■ **THE DATA**:
=== Begin Enclosure ===

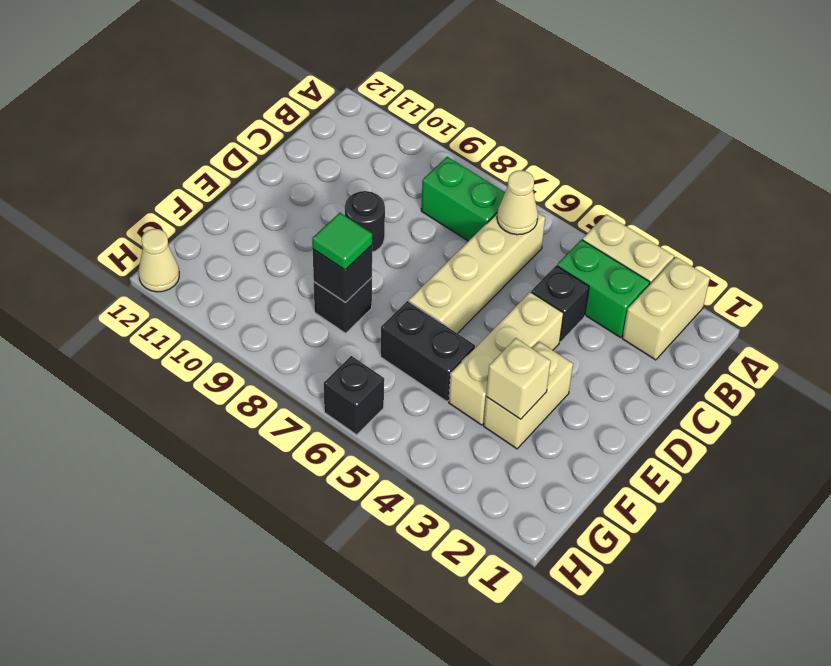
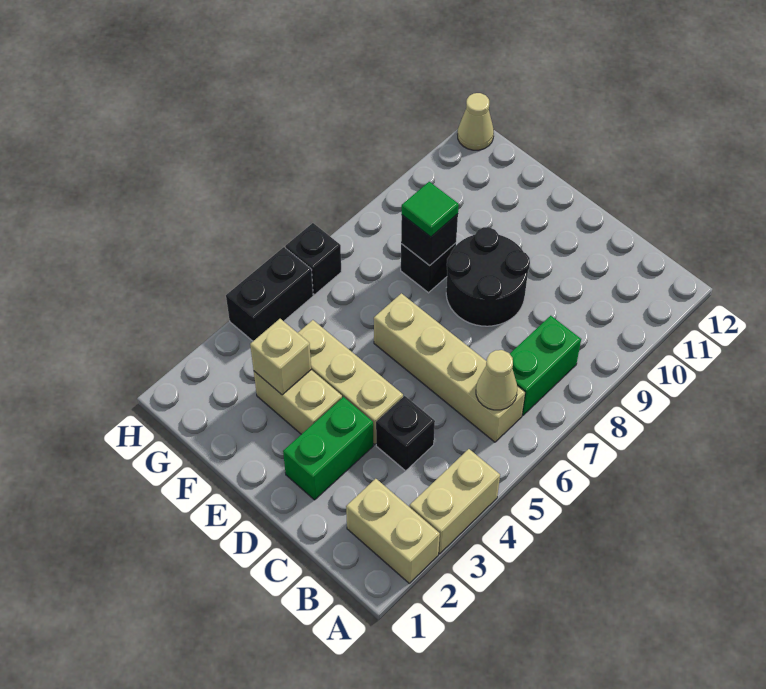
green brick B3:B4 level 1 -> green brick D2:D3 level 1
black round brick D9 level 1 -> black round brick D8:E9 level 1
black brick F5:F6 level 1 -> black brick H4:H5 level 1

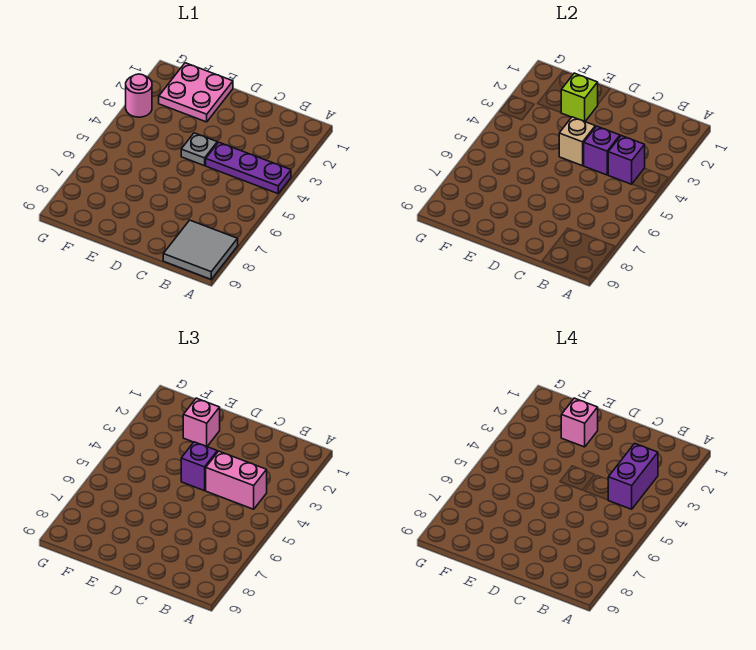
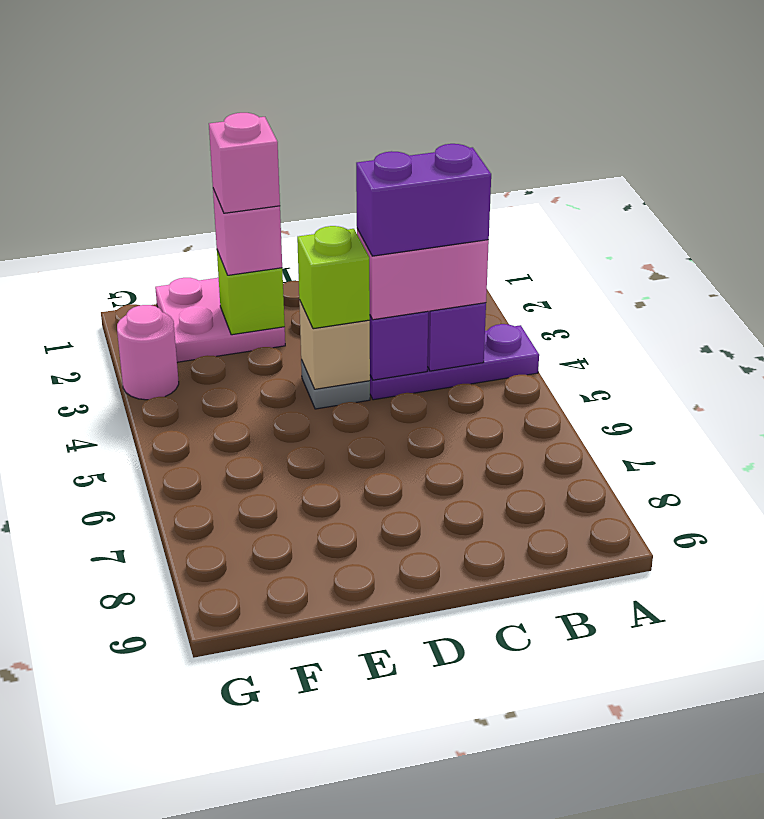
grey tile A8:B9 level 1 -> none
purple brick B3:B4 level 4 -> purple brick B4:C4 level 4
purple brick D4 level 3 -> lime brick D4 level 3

=== End Enclosure ===

■ **WORK TO COMPLETE**: Pictures are to be omitted. Output verbatim only the lines from the one holding "black brick F5:F6" through the end of the material, both included.

■ **COMPLETED TASK**:
black brick F5:F6 level 1 -> black brick H4:H5 level 1

grey tile A8:B9 level 1 -> none
purple brick B3:B4 level 4 -> purple brick B4:C4 level 4
purple brick D4 level 3 -> lime brick D4 level 3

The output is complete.